• **Request**: Please count the lines in the records below that contain the string "fraction", and reply with only that number.

(Dataset items)
————————
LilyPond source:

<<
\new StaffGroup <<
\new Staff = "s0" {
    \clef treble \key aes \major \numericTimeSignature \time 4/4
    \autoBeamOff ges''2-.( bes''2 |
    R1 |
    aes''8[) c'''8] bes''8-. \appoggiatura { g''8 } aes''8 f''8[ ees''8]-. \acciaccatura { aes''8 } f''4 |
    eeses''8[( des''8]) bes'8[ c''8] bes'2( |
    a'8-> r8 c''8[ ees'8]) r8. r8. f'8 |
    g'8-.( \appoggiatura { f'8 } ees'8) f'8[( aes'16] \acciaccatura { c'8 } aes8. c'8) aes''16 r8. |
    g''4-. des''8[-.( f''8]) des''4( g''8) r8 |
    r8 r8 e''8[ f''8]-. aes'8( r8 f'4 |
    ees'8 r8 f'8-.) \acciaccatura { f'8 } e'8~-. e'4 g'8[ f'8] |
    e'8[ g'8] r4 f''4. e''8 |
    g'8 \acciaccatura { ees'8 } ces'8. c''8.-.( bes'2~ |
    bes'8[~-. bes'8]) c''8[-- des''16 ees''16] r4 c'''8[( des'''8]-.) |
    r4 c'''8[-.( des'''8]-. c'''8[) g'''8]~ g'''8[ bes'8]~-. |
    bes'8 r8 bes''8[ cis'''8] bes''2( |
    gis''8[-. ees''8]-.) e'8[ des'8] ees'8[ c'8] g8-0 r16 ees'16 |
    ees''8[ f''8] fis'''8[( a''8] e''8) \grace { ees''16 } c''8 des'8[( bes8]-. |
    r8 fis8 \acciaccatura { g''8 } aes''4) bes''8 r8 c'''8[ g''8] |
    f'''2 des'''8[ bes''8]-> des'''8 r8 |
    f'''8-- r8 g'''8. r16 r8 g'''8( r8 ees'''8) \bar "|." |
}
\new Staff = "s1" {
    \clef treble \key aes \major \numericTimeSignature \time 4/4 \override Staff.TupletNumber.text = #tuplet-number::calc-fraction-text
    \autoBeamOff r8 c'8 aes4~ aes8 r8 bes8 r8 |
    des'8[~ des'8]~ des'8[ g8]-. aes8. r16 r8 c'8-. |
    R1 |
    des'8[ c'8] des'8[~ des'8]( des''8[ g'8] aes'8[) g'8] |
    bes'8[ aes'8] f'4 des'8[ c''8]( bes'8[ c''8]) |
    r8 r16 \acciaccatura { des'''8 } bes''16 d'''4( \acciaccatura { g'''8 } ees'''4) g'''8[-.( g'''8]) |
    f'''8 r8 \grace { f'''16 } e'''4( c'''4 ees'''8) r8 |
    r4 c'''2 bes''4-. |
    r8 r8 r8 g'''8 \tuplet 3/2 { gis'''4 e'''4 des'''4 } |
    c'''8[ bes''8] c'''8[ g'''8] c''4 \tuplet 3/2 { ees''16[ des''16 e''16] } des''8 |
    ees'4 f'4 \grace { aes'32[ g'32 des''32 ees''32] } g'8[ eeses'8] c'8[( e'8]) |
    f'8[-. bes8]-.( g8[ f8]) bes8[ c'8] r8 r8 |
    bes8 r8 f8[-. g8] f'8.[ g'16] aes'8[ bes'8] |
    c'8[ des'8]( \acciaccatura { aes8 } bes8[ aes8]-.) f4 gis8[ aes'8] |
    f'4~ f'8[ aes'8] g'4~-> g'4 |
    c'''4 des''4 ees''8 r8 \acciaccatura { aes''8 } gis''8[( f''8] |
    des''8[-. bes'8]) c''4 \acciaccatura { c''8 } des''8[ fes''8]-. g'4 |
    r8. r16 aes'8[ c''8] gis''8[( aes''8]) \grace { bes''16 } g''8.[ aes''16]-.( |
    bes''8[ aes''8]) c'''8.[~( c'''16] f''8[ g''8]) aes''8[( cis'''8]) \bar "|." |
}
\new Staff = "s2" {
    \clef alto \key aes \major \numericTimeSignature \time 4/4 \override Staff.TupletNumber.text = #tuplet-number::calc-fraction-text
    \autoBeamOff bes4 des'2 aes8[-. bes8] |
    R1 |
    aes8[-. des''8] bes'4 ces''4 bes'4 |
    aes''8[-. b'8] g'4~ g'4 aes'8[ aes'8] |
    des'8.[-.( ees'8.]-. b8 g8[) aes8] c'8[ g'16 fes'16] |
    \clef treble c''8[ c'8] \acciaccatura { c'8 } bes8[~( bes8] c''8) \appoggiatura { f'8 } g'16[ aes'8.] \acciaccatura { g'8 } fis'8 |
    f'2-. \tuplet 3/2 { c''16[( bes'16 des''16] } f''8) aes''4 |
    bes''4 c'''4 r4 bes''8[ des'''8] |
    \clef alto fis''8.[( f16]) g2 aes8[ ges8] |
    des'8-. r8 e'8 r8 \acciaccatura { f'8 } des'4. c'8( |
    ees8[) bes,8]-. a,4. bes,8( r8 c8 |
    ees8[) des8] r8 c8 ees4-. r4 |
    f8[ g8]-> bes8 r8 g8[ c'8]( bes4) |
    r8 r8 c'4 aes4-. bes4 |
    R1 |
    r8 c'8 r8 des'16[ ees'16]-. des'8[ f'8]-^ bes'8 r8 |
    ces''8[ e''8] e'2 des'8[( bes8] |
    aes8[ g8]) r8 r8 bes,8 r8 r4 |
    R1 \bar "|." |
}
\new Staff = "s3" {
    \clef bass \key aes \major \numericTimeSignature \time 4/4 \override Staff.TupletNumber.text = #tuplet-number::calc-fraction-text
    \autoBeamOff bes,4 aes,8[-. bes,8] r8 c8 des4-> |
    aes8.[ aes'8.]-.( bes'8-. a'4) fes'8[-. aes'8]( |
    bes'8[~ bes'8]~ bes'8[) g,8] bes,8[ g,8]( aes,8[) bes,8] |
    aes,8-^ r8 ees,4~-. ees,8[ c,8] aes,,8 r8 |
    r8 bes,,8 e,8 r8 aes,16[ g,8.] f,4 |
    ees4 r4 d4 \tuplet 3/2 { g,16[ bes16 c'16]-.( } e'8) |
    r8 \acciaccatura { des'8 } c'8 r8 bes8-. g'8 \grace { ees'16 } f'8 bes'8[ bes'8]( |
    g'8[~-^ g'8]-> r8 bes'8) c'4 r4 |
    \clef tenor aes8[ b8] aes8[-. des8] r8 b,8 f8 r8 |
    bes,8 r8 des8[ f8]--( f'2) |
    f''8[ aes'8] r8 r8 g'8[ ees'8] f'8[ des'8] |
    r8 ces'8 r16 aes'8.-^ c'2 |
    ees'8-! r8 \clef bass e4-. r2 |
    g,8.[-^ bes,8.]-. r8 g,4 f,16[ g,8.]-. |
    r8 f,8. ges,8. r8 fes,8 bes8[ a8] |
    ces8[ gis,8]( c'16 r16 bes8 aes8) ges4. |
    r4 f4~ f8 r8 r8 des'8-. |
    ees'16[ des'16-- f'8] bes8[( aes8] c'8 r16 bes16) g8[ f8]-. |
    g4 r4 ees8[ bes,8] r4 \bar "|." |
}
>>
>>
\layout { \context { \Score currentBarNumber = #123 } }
————————
• **Result of this exercise**: 3